EXERCISE BRIEF: Reply with one number: the count of lines in the records below that hold "Metrics".

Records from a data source
───

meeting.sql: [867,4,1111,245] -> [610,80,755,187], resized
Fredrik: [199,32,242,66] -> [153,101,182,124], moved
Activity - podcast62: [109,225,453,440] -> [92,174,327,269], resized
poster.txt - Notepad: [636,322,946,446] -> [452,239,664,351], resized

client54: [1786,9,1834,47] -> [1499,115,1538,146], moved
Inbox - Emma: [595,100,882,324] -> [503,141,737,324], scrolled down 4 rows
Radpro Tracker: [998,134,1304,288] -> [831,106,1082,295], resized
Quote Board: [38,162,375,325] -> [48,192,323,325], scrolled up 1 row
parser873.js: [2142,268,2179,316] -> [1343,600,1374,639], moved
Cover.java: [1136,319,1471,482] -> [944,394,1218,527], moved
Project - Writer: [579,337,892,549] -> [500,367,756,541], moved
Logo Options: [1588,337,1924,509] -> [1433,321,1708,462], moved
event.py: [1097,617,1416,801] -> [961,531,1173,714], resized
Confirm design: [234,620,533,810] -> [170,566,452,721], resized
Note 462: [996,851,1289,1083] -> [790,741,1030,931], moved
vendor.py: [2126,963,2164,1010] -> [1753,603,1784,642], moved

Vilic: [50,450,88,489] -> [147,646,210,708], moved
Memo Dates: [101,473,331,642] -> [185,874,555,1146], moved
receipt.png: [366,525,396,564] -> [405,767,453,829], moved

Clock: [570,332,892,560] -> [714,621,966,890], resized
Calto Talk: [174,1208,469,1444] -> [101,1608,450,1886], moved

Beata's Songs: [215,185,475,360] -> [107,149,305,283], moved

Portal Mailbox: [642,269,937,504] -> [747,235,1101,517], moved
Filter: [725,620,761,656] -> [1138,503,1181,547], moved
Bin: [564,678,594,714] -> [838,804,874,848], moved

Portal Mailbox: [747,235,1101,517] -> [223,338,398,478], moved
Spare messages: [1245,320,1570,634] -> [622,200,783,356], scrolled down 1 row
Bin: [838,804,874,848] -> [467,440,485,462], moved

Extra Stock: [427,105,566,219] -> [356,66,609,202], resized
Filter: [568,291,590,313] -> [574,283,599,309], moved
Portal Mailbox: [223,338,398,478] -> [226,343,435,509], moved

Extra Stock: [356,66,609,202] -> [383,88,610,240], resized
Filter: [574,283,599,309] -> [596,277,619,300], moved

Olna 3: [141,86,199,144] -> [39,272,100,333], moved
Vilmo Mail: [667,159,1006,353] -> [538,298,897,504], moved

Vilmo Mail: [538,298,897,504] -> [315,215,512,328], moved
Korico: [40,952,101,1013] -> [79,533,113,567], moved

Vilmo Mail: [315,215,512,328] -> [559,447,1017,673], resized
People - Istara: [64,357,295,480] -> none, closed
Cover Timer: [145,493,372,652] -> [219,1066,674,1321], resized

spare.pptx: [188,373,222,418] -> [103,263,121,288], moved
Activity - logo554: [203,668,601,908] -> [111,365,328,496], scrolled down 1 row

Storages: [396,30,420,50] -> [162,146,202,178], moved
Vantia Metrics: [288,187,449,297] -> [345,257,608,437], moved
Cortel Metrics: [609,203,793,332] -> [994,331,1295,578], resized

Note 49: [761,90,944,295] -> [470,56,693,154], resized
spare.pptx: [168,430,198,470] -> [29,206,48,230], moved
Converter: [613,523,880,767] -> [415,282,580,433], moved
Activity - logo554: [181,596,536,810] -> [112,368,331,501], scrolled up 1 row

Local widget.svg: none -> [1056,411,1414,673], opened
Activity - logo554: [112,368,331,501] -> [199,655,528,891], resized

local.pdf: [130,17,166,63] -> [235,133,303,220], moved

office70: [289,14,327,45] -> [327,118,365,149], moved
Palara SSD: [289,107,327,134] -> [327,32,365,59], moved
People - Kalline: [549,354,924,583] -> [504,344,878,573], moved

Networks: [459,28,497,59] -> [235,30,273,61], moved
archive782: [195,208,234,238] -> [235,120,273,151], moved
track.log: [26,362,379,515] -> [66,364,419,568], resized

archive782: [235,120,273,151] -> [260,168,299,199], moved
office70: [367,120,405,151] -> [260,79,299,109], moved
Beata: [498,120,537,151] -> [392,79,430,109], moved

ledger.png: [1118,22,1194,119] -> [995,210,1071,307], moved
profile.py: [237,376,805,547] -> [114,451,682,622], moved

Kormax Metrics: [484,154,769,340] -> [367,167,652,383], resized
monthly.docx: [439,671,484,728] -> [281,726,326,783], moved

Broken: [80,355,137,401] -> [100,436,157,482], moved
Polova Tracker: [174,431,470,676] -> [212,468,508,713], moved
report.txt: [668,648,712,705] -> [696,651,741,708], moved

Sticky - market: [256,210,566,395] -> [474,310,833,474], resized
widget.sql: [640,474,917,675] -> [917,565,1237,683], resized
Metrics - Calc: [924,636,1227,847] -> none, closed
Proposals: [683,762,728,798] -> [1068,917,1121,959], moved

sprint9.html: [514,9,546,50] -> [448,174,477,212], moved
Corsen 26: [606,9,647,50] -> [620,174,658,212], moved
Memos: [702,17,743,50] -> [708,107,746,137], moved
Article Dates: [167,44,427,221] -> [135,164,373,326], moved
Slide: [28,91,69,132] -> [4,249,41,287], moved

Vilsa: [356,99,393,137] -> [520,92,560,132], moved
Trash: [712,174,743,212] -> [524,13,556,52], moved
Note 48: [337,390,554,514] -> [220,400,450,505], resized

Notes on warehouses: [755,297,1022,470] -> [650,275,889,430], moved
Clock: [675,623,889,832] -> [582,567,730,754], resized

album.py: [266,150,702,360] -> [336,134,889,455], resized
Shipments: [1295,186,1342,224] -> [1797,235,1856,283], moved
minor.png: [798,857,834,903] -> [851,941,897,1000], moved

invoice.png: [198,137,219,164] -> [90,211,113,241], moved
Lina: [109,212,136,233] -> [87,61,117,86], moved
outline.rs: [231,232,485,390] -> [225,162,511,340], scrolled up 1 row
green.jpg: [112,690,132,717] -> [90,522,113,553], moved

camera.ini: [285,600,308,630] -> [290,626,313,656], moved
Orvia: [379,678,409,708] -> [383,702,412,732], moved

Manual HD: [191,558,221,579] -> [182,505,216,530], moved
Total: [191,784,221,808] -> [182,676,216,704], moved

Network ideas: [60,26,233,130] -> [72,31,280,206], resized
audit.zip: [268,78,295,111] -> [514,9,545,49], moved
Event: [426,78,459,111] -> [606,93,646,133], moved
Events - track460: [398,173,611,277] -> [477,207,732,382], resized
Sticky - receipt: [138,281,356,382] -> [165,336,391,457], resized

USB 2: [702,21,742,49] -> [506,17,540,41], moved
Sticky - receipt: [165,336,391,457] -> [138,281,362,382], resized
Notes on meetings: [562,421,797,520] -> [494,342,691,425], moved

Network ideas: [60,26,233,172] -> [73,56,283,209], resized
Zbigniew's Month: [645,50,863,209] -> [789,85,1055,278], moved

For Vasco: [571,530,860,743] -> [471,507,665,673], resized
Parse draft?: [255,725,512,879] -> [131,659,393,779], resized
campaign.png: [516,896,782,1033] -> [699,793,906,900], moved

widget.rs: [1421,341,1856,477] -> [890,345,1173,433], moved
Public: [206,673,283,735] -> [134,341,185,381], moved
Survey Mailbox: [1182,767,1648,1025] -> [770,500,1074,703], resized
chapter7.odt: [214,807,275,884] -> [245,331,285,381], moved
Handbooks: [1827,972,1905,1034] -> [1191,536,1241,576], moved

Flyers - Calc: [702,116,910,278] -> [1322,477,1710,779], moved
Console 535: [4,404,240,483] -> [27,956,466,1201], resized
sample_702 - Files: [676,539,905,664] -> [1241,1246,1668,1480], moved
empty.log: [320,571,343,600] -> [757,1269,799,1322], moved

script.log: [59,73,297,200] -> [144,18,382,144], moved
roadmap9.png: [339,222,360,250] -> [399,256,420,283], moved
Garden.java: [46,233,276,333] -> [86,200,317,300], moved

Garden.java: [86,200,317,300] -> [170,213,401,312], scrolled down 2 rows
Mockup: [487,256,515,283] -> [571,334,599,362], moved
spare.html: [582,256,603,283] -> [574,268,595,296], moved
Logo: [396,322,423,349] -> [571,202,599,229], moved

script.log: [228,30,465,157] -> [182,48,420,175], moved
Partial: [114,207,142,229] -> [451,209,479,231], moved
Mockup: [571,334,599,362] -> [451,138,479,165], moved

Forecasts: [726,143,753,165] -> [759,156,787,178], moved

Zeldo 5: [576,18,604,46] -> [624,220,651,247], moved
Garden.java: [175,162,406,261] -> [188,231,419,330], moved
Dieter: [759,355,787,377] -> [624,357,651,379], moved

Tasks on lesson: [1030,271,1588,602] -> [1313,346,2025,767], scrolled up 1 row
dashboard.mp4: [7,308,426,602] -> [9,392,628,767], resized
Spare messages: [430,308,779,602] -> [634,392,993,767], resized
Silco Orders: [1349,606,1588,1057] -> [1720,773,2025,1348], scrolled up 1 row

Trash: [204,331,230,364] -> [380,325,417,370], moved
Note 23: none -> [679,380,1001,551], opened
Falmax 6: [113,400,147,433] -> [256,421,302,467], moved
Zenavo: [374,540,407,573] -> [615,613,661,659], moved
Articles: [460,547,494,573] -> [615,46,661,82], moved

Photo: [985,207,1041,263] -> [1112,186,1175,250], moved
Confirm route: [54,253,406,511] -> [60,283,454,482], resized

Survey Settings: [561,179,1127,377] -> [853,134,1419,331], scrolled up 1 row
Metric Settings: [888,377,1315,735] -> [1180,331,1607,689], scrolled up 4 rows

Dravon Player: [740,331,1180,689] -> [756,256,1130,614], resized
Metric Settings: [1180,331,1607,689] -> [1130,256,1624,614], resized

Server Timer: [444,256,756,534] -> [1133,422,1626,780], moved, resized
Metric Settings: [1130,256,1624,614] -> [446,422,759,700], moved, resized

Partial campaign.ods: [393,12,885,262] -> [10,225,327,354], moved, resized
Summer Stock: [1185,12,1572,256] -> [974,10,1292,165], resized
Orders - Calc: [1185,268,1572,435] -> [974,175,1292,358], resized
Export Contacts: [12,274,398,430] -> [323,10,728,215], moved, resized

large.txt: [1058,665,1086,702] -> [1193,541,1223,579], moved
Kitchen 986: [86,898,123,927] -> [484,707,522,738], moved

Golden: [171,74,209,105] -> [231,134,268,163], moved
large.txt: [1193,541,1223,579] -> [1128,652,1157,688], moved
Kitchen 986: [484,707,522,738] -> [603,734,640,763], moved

───

REPLY TO THE EXERCISE: 4